- TASK STATEMENT -
What you should give back is every line from the one containing "R13: 2.2k (GATE, GND) -> 2.2k (GATE, OUT)" through the last line of the records below, word for word and without pictures.

= Beginning of Section =

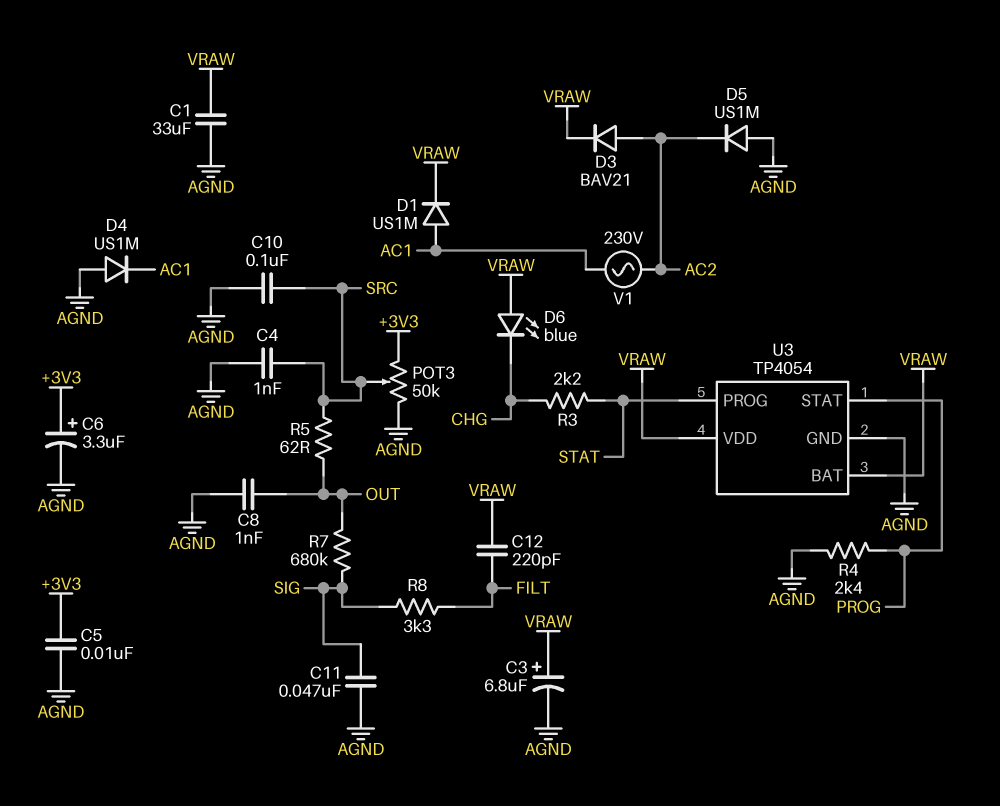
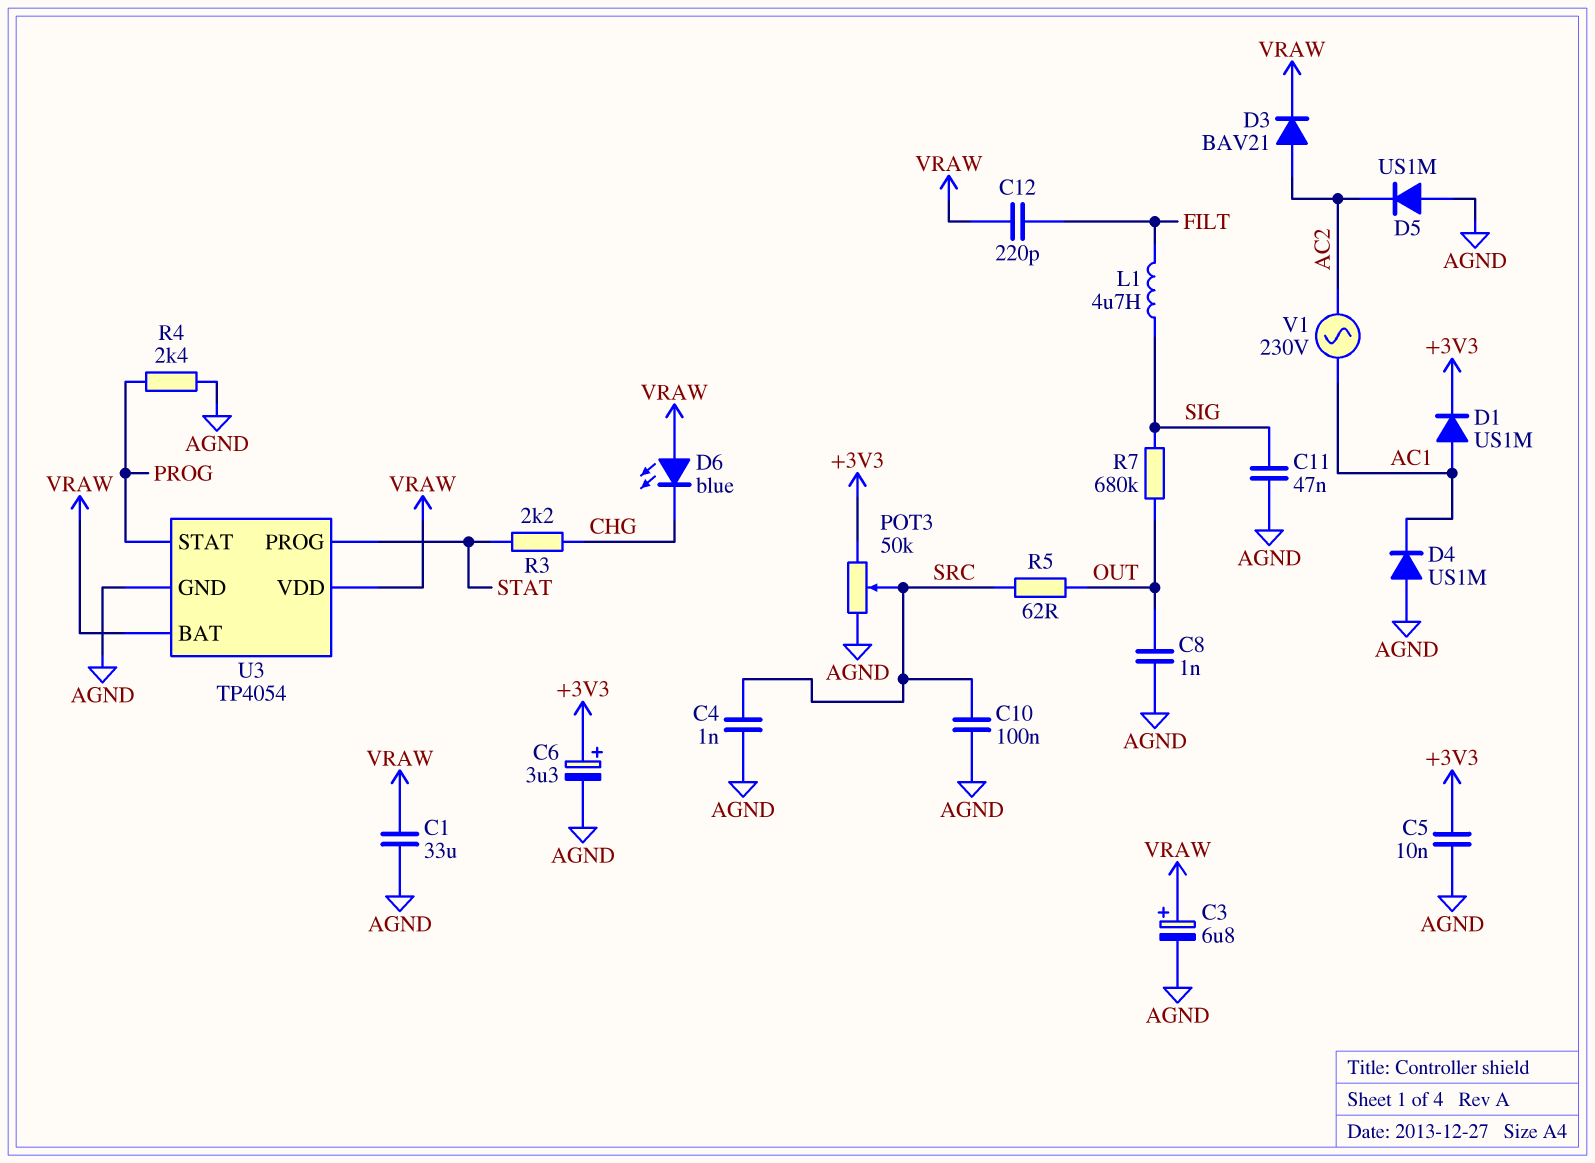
D1: diode US1M (A AC1, K VRAW) -> diode US1M (A AC1, K +3V3)
L1: none -> 4.7uH (FILT, SIG)
R8: 3.3k (FILT, SIG) -> none

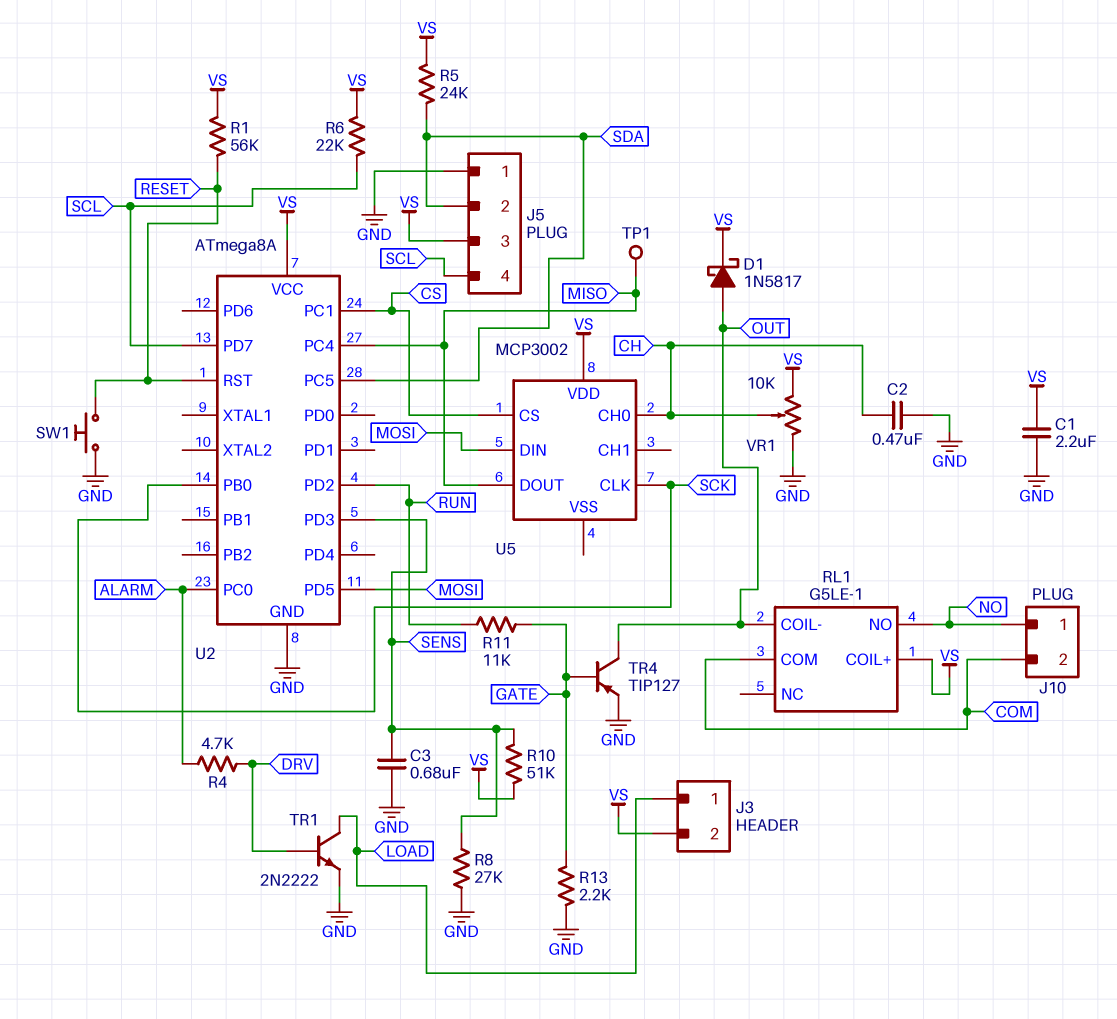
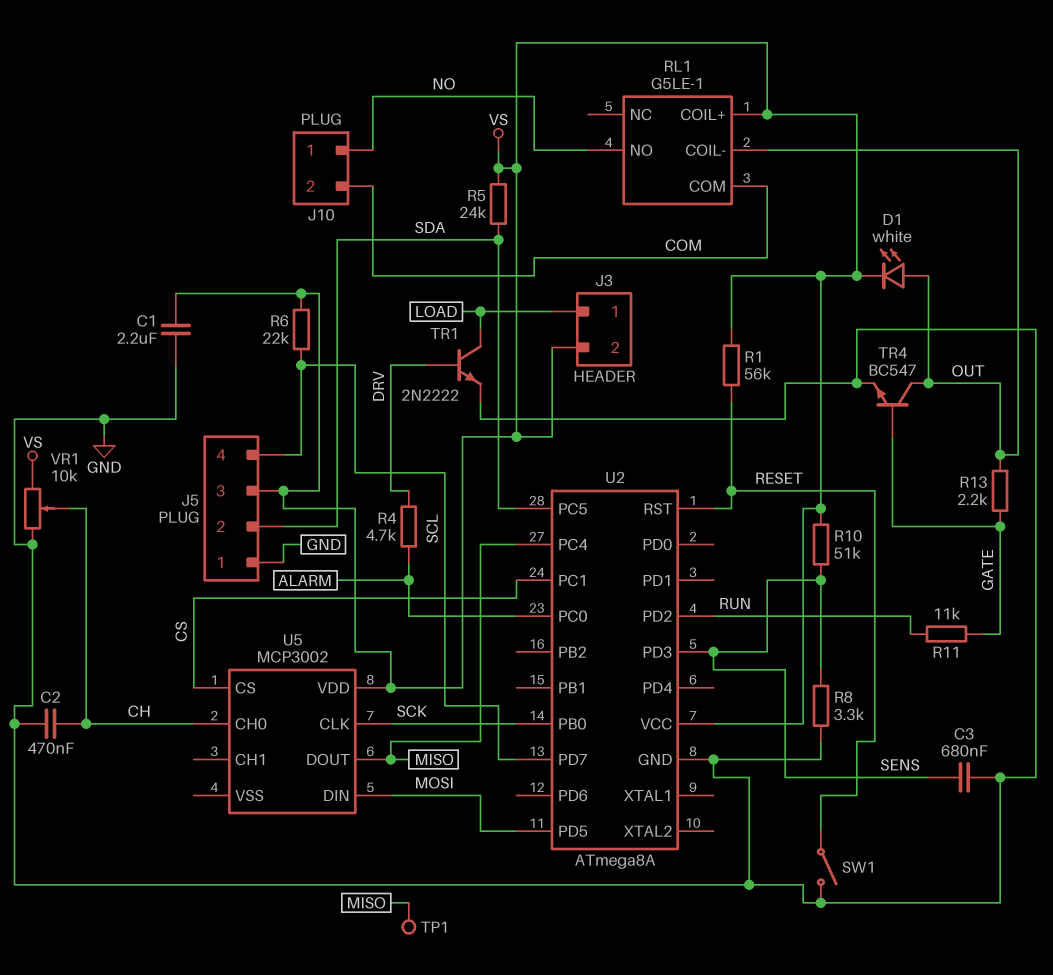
D1: schottky 1N5817 (A OUT, K VS) -> LED white (A OUT, K VS)
R8: 27k (GND, SENS) -> 3.3k (GND, SENS)
R13: 2.2k (GATE, GND) -> 2.2k (GATE, OUT)
SW1: button (GND, RESET) -> switch (GND, RESET)
TR4: PNP TIP127 (B GATE, C OUT, E GND) -> NPN BC547 (B GATE, C OUT, E GND)

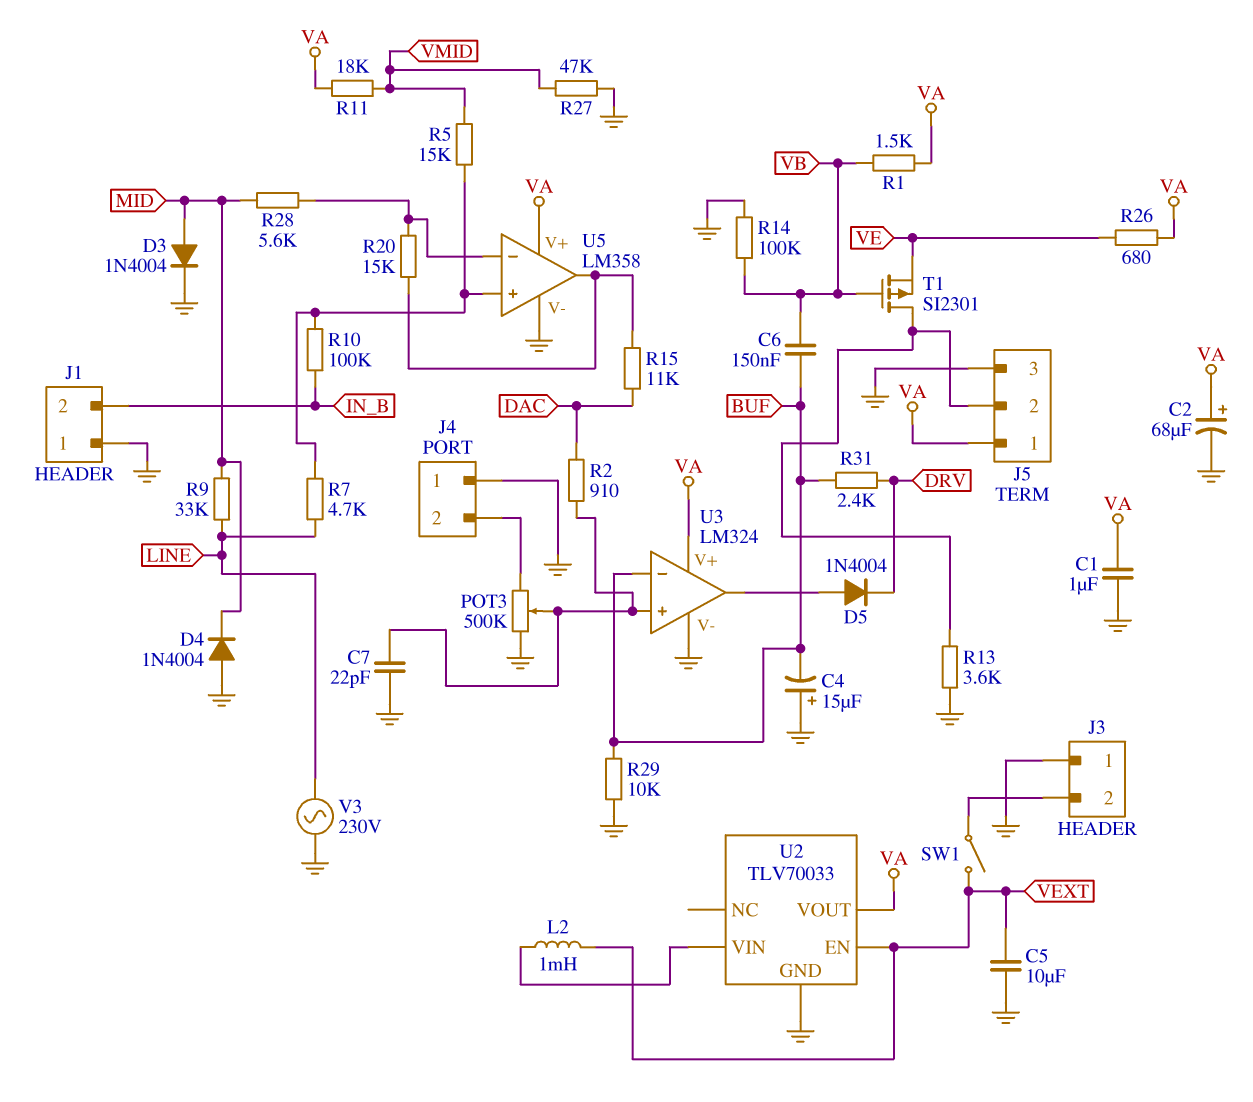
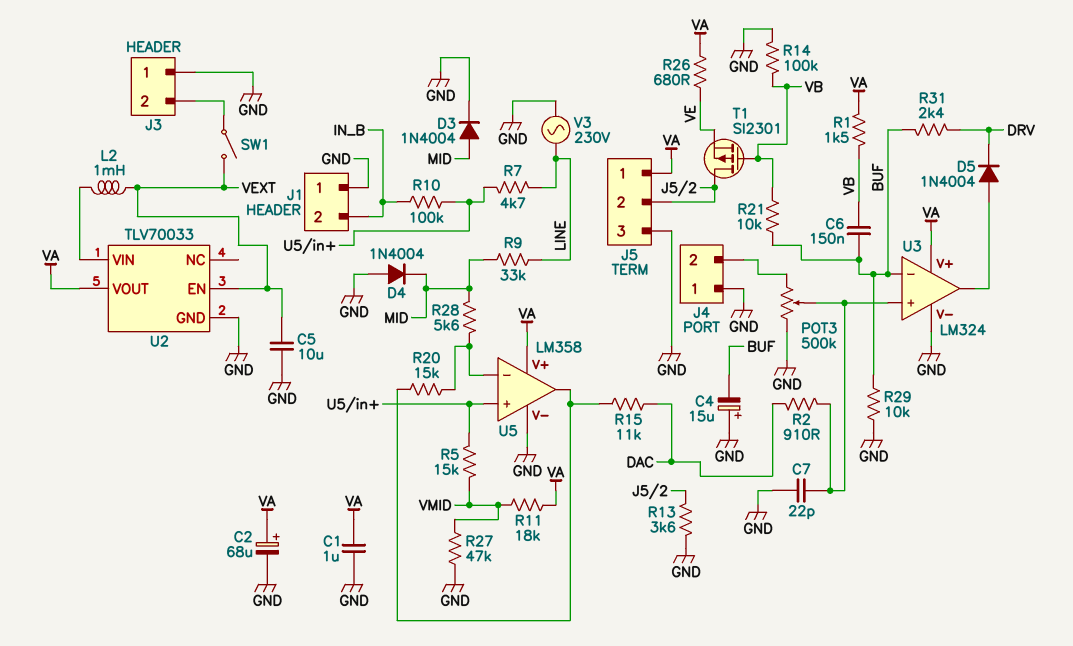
R21: none -> 10k (BUF, VB)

= End of Section =

- RESPONSE AREA -
R13: 2.2k (GATE, GND) -> 2.2k (GATE, OUT)
SW1: button (GND, RESET) -> switch (GND, RESET)
TR4: PNP TIP127 (B GATE, C OUT, E GND) -> NPN BC547 (B GATE, C OUT, E GND)

R21: none -> 10k (BUF, VB)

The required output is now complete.